Aim of the exercise —
Without including any pictures, retype exactly the lines from the top of the records through the line containing "(352, 397) = (604, 539): yellow", that final line included.

+ + + +

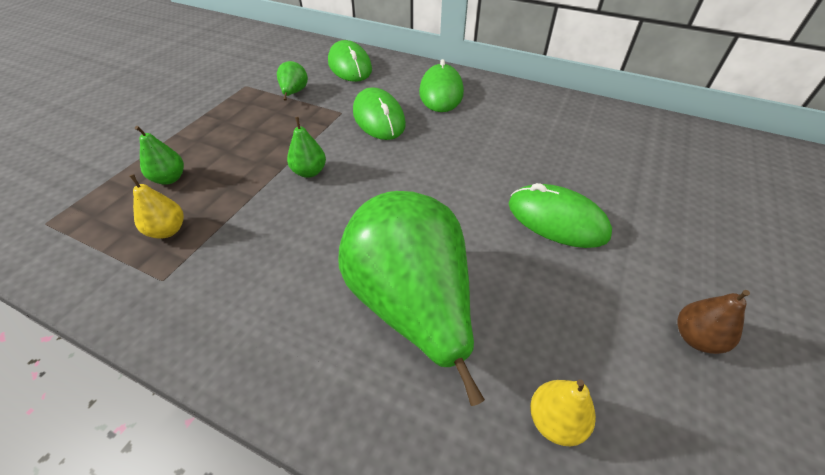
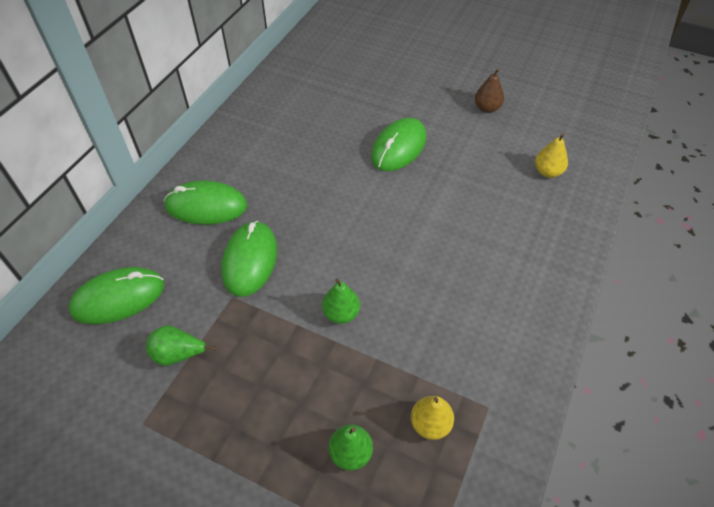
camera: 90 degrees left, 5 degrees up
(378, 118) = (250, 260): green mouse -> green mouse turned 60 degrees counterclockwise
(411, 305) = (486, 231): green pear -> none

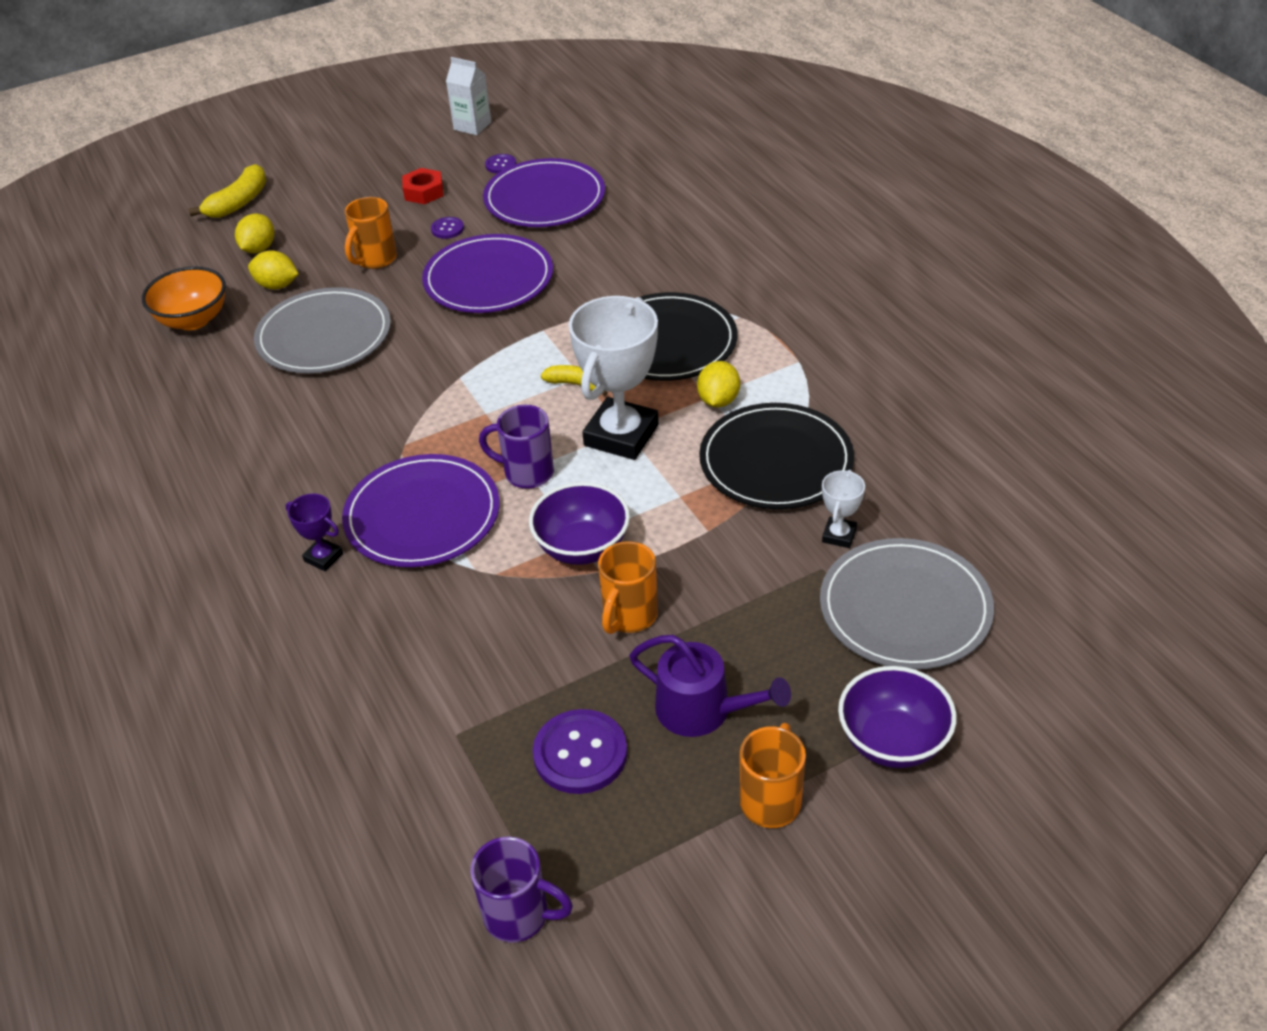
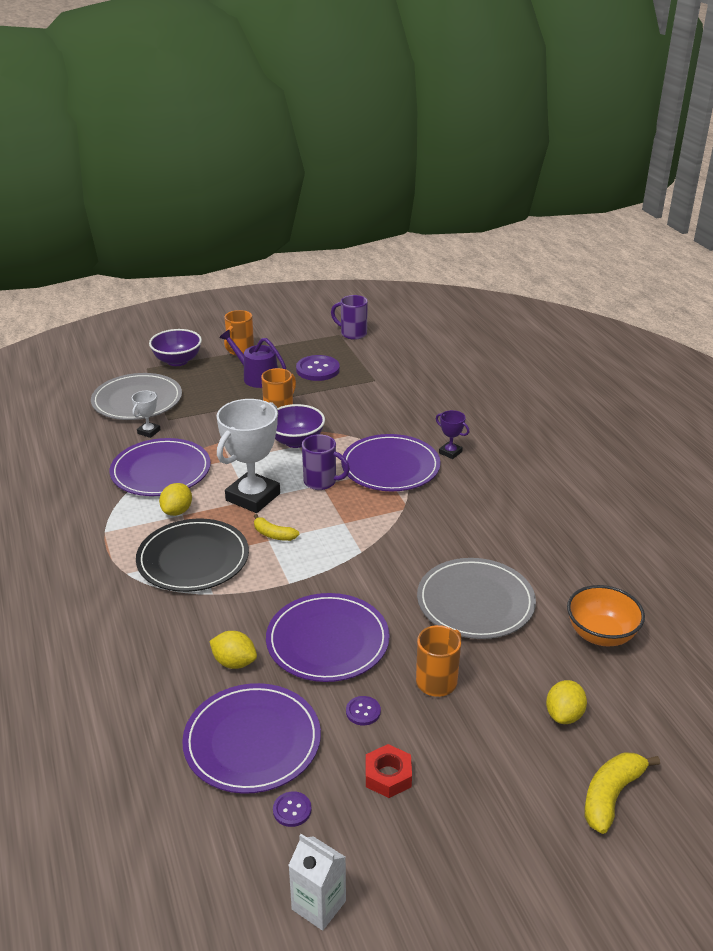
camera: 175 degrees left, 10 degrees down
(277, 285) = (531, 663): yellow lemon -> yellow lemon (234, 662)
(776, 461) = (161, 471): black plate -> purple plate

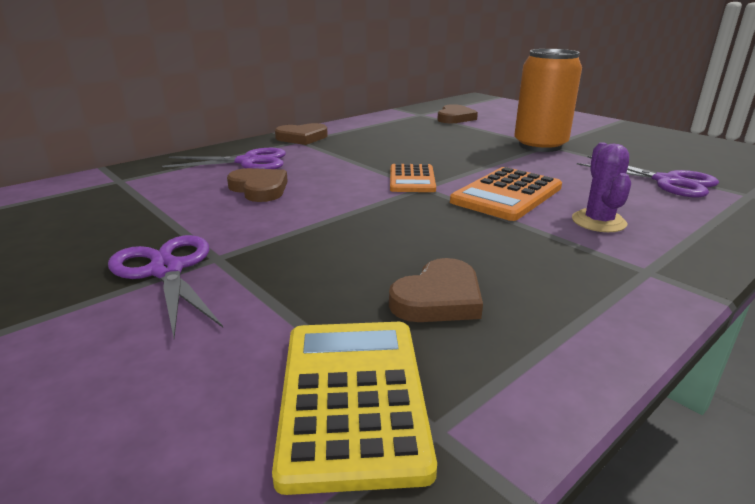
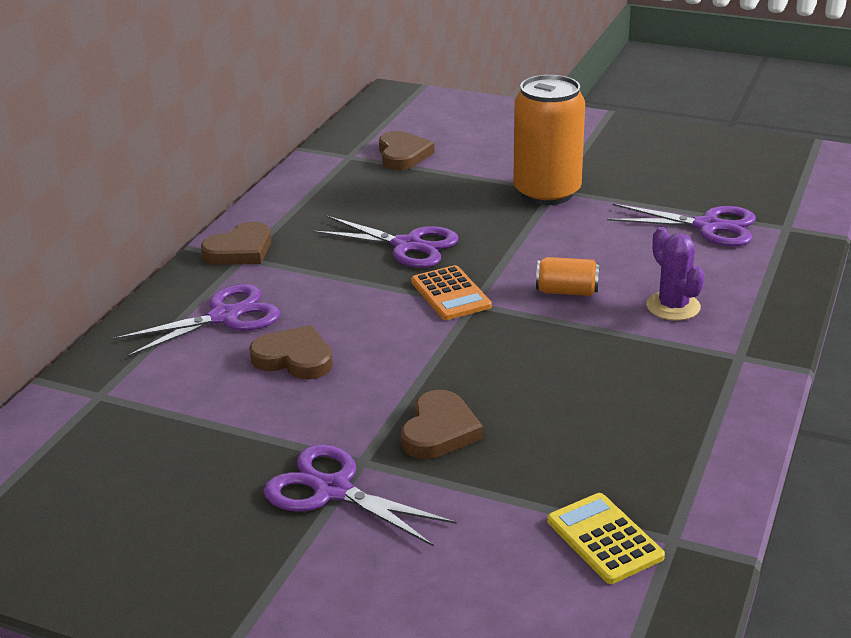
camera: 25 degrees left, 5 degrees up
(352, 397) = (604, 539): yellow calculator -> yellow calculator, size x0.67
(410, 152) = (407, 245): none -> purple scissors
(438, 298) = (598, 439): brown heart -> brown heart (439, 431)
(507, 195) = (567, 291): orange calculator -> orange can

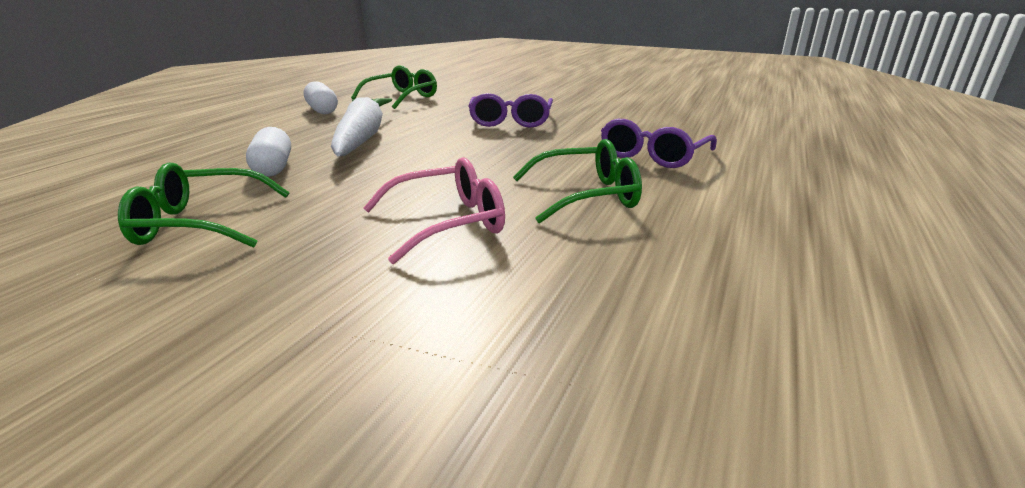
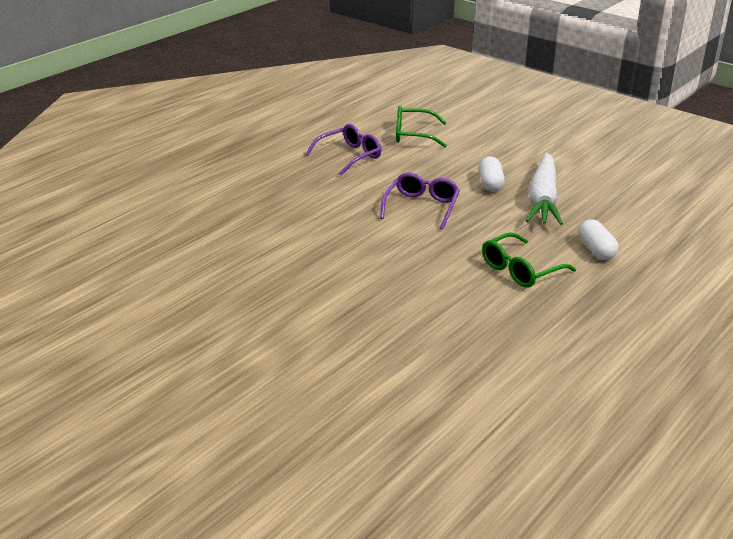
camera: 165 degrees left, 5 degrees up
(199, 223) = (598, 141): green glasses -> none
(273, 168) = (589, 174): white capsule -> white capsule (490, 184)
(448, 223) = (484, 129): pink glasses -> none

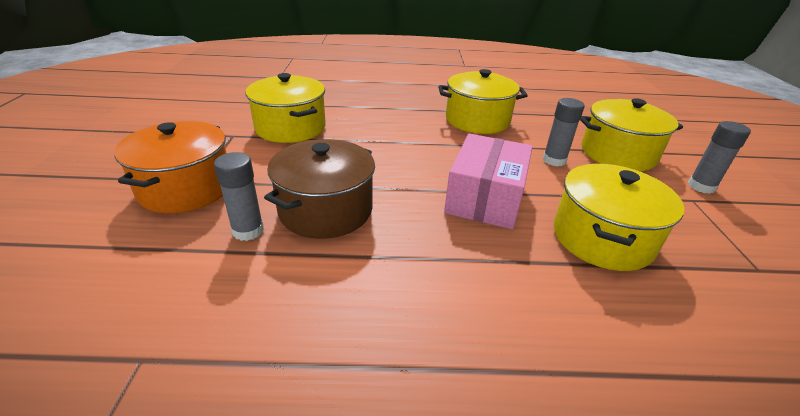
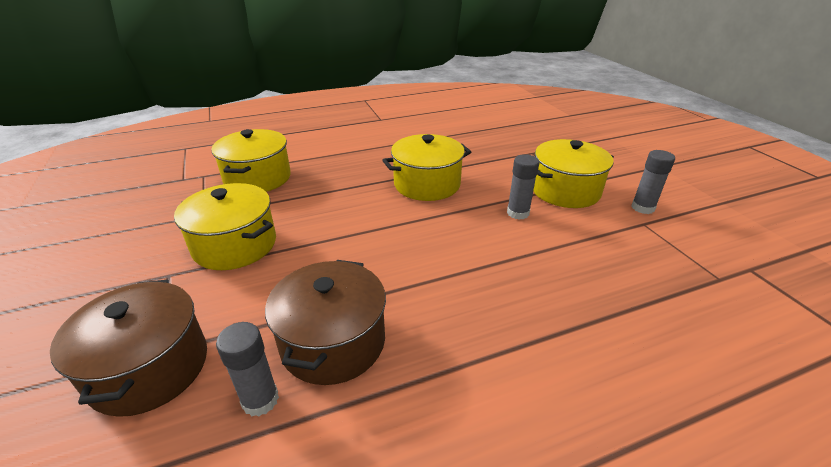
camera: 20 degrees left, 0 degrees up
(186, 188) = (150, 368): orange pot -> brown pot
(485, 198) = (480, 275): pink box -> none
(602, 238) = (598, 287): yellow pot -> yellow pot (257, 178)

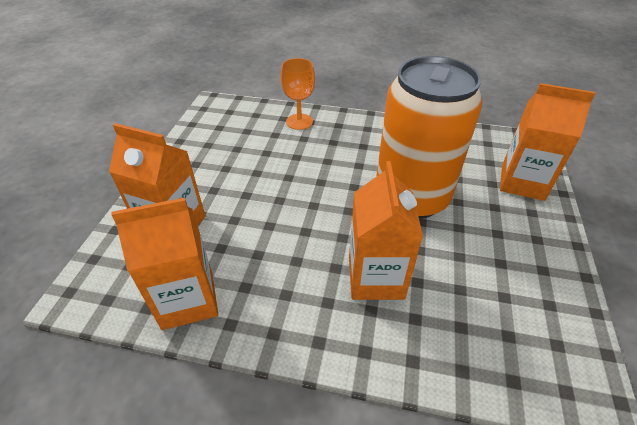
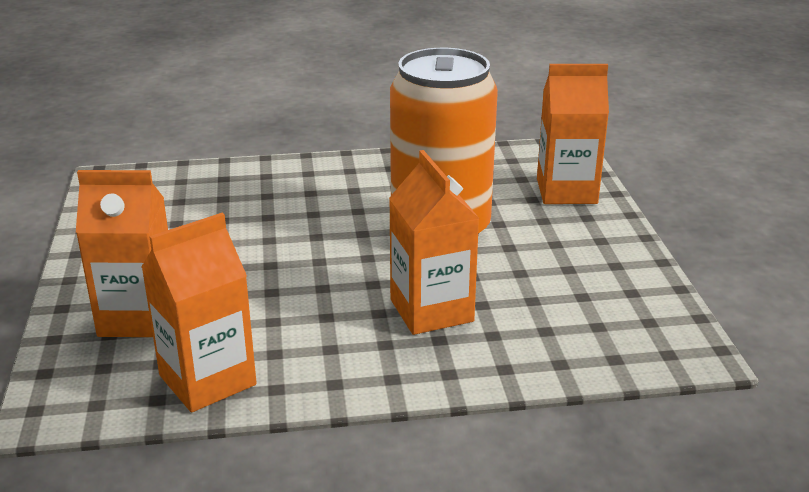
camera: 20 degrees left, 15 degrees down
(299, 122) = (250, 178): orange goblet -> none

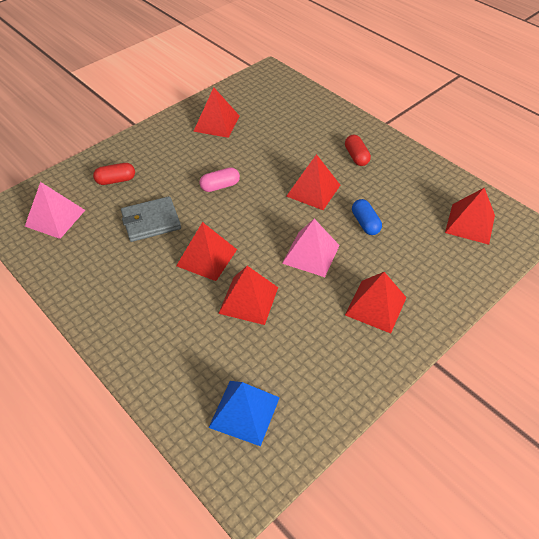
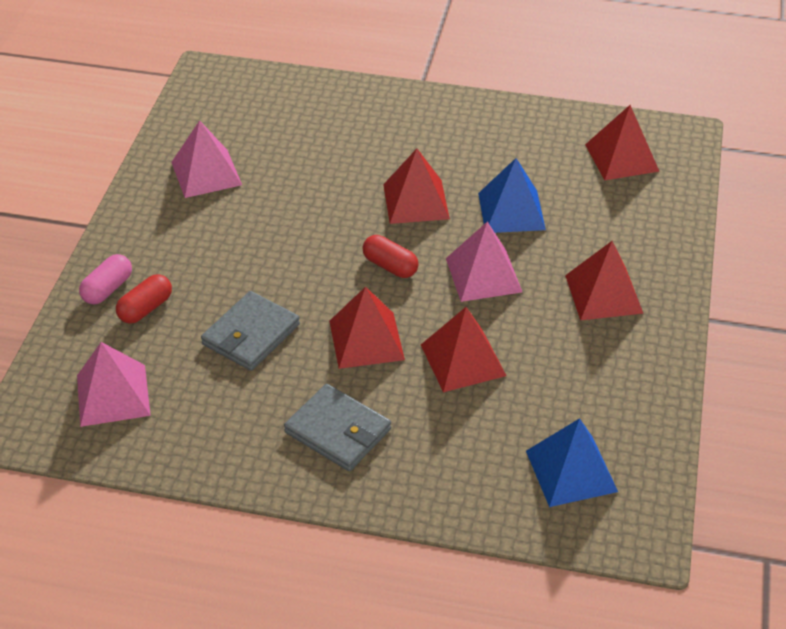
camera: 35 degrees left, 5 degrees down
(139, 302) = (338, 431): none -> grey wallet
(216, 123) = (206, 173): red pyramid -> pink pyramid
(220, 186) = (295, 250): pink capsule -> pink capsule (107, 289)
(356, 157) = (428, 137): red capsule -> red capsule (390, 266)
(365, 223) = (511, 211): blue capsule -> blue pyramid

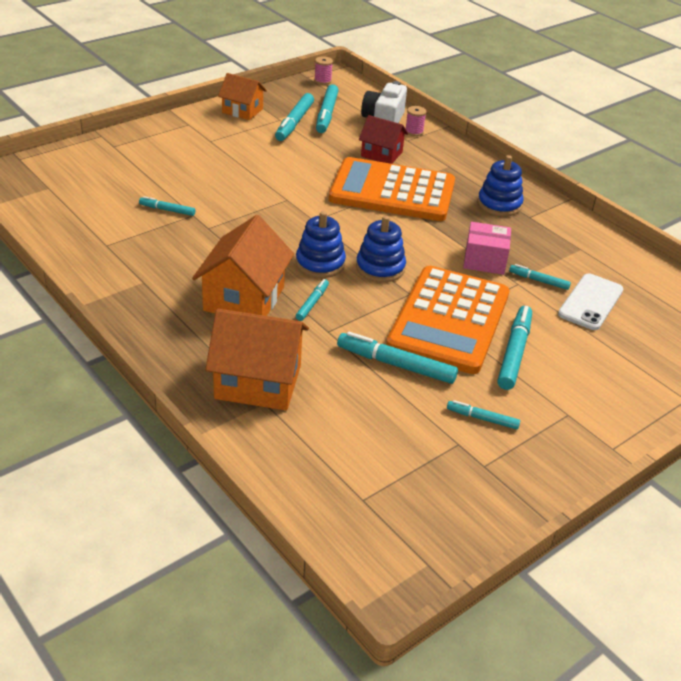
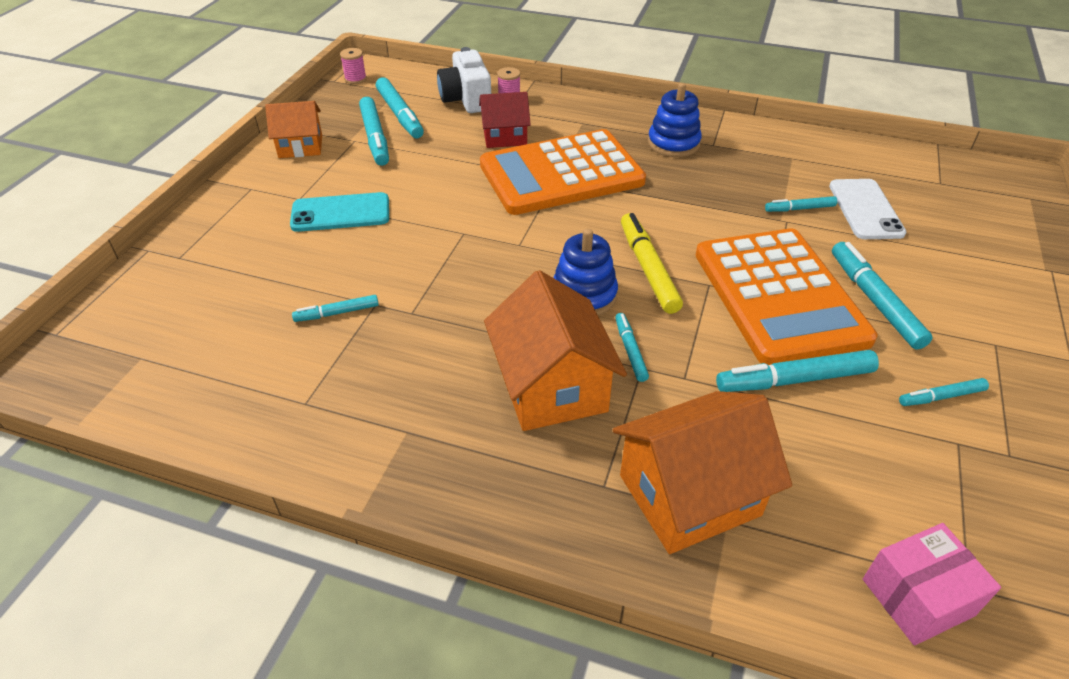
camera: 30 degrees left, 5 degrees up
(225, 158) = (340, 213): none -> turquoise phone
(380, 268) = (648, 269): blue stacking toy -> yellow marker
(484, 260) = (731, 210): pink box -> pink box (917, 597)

+ + + +

Solution —
camera: 90 degrees left, 5 degrees up
(378, 118) = (250, 260): green mouse -> green mouse turned 60 degrees counterclockwise
(411, 305) = (486, 231): green pear -> none

camera: 175 degrees left, 10 degrees down
(277, 285) = (531, 663): yellow lemon -> yellow lemon (234, 662)
(776, 461) = (161, 471): black plate -> purple plate

camera: 25 degrees left, 5 degrees up
(352, 397) = (604, 539): yellow calculator -> yellow calculator, size x0.67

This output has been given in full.